[Given data]
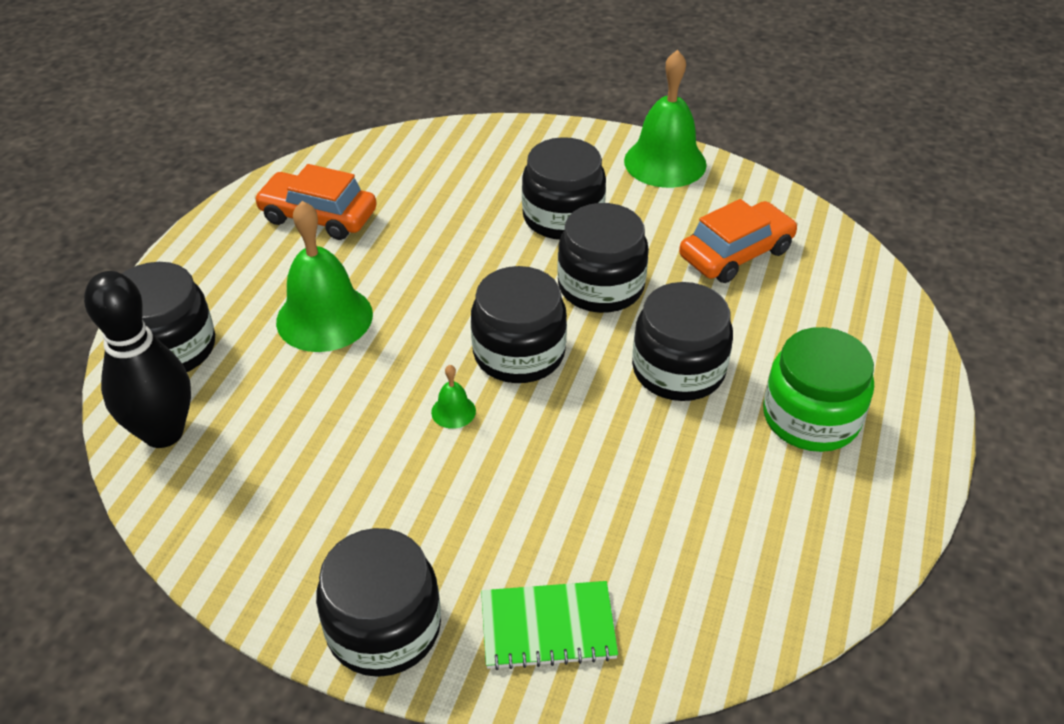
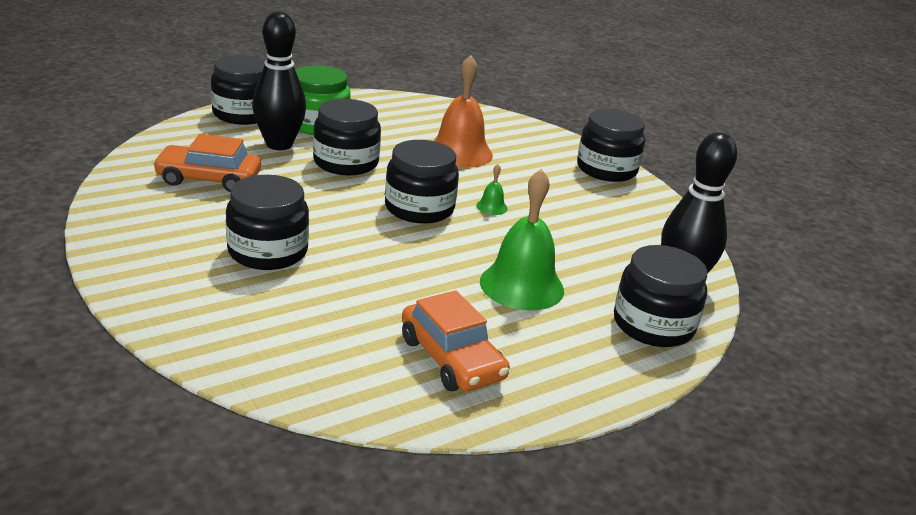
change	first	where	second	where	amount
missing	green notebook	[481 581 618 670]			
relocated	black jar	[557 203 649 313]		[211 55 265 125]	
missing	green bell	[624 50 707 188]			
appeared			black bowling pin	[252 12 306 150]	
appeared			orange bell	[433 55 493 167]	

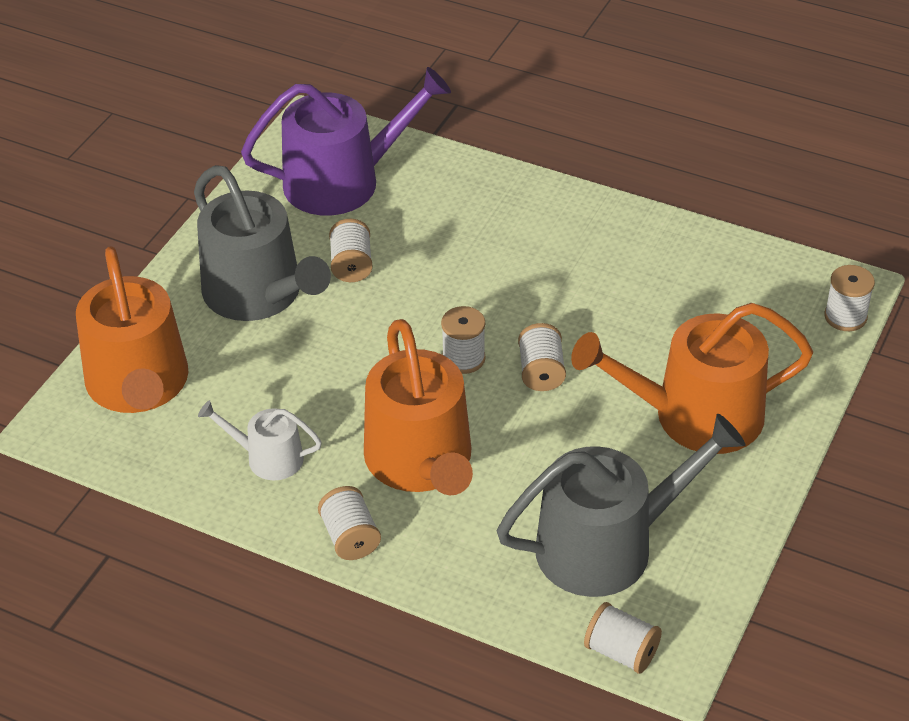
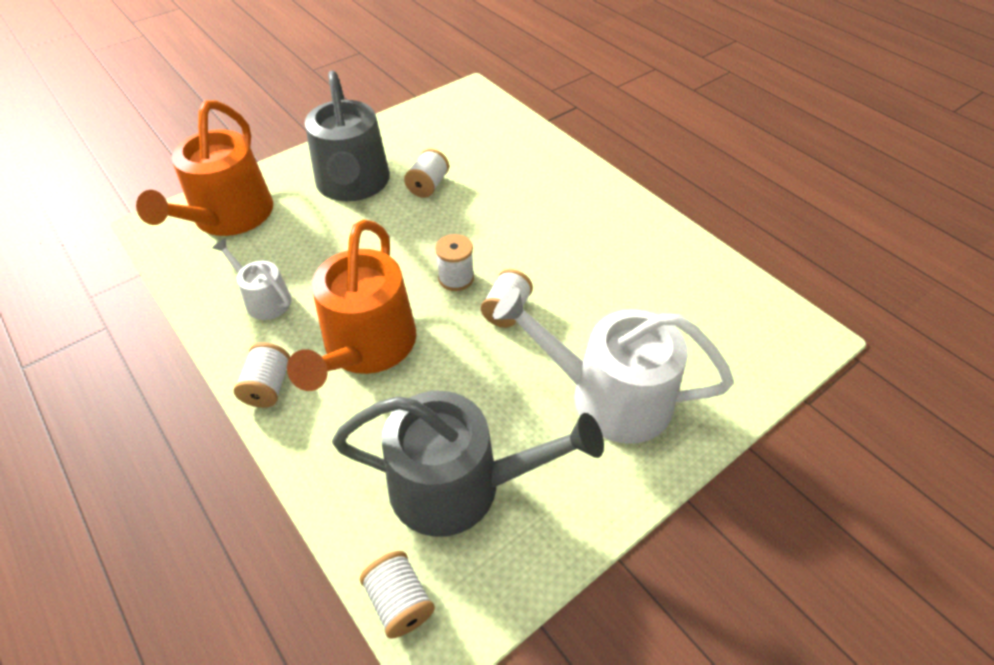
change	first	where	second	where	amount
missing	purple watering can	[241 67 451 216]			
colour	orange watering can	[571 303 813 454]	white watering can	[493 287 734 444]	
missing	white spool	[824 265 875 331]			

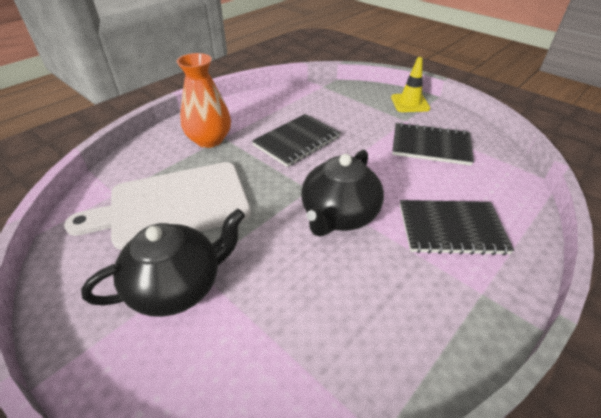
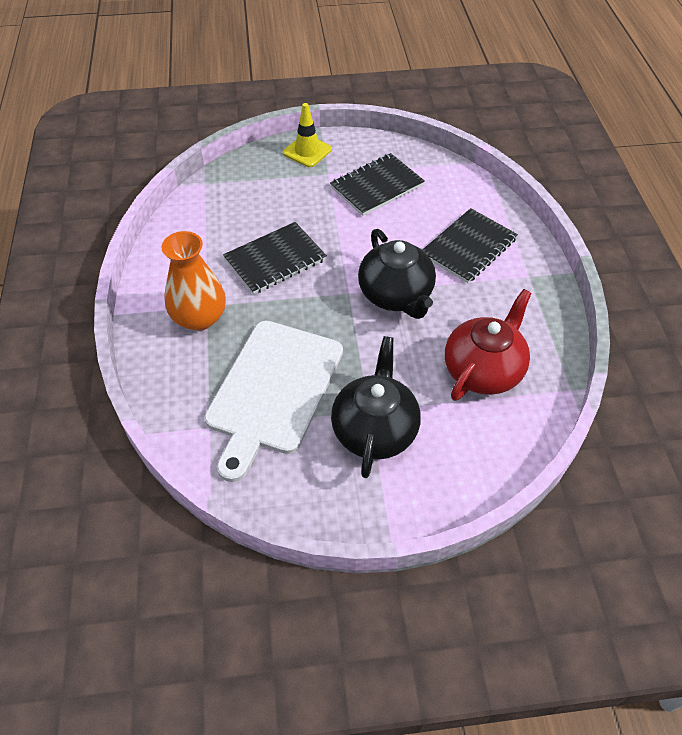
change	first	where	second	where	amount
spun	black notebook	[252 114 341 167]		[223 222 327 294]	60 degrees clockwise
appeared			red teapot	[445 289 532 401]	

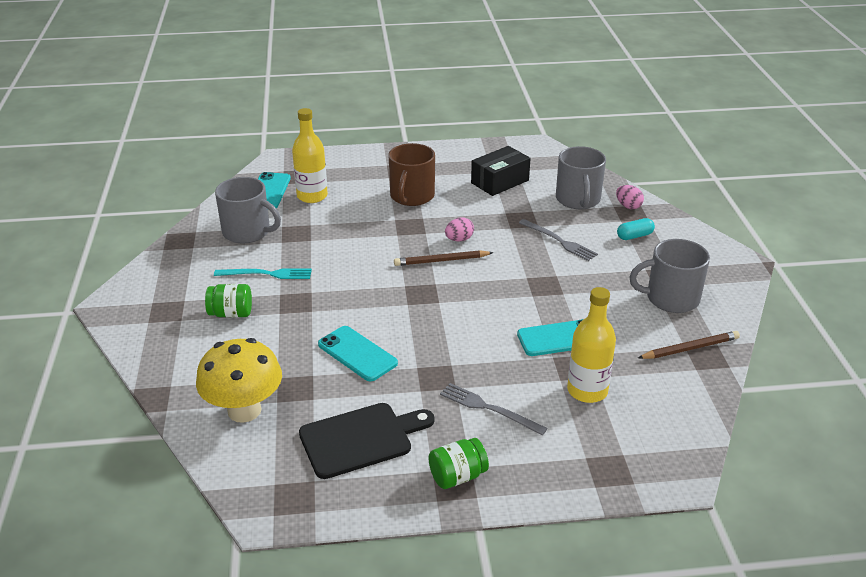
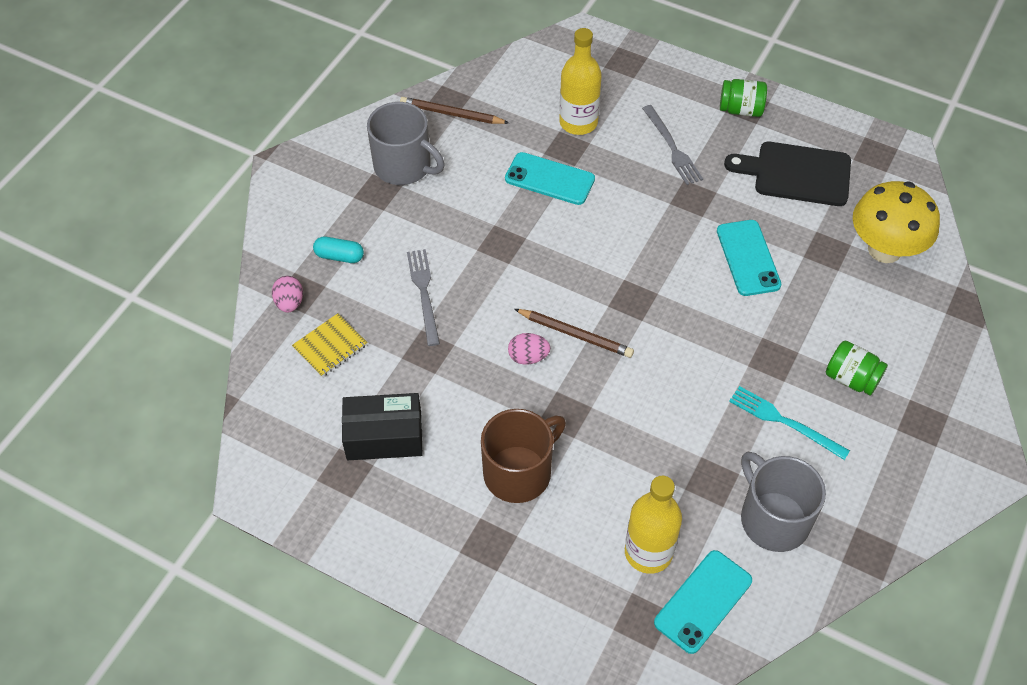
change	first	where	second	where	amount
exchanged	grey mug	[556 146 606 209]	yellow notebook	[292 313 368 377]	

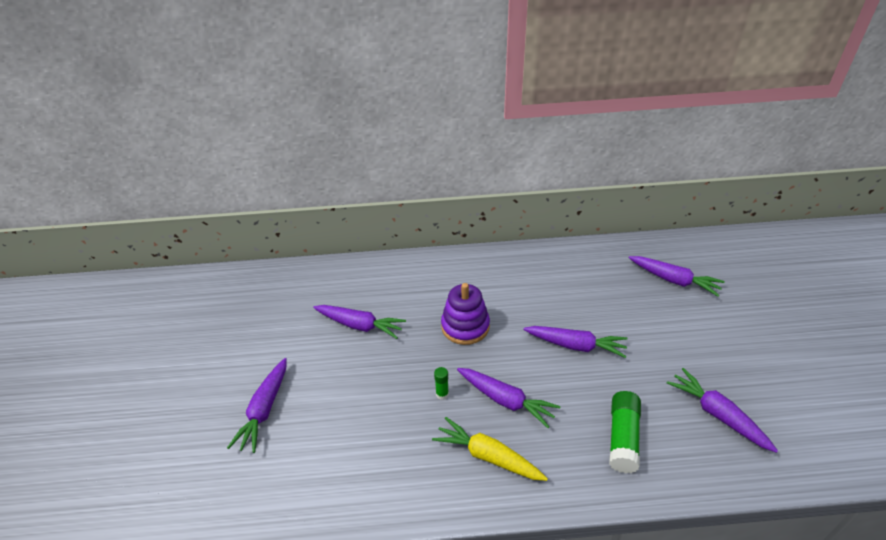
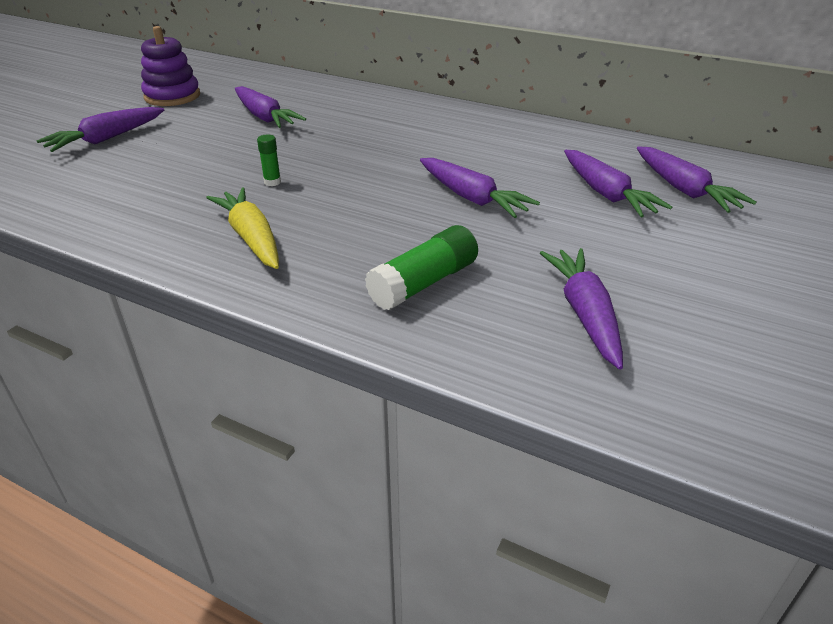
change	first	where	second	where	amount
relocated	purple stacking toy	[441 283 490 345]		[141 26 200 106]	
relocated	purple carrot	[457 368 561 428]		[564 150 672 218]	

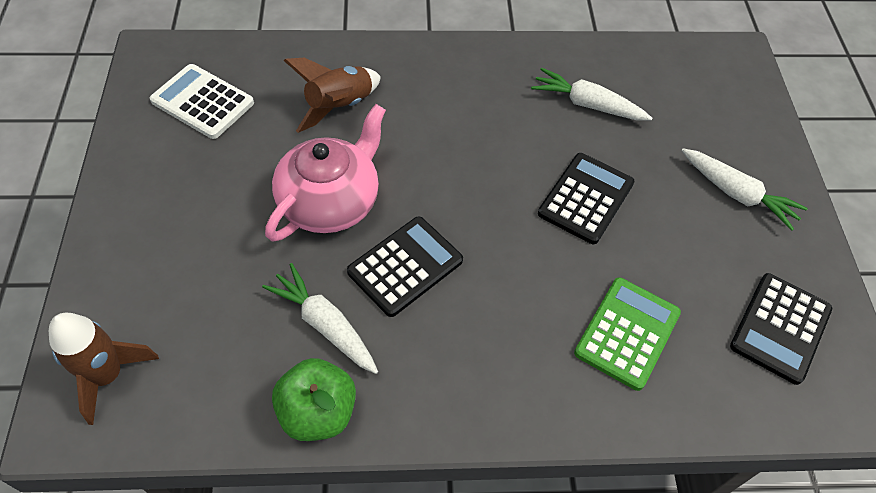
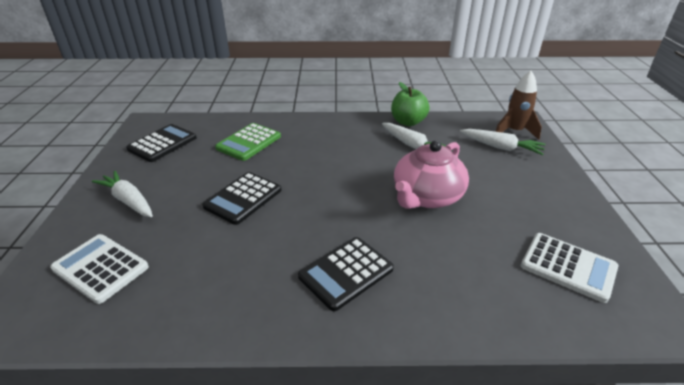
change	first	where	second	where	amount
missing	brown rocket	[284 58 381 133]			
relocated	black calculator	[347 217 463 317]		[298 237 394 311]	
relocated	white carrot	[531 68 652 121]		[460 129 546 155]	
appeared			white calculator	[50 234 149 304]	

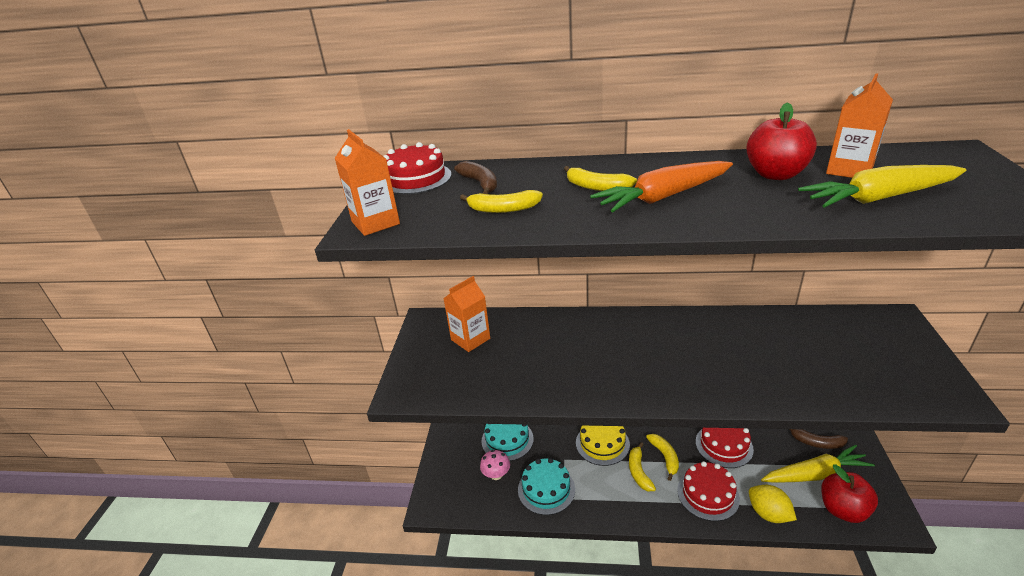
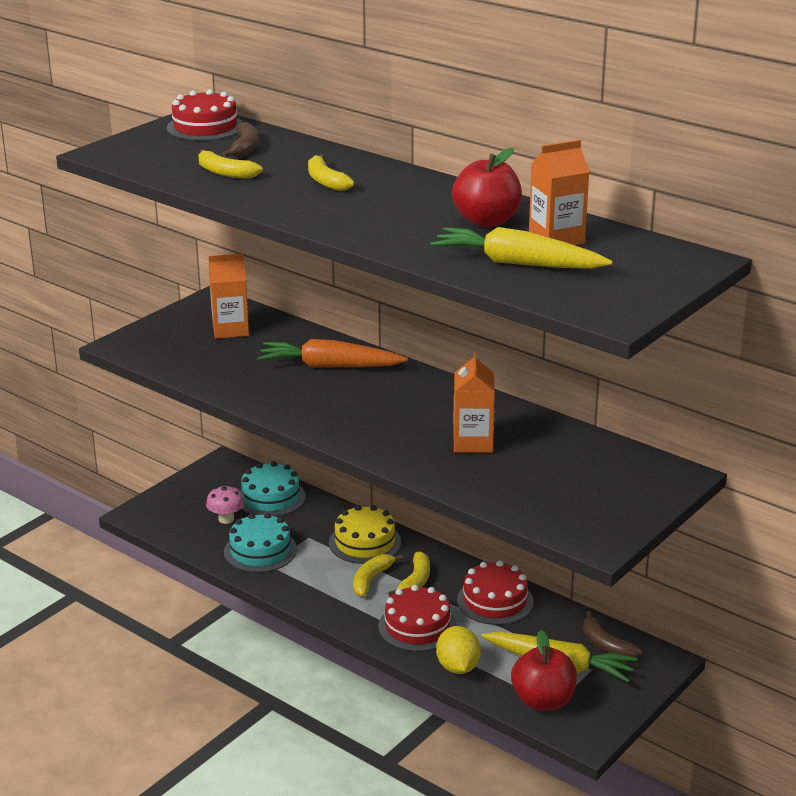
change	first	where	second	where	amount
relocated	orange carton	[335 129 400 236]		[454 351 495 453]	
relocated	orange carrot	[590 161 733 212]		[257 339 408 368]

[Your task]
Only lines with the word "green" go in the answer. Take them all from the entries above.

[Output]
missing	green notebook	[481 581 618 670]			
missing	green bell	[624 50 707 188]			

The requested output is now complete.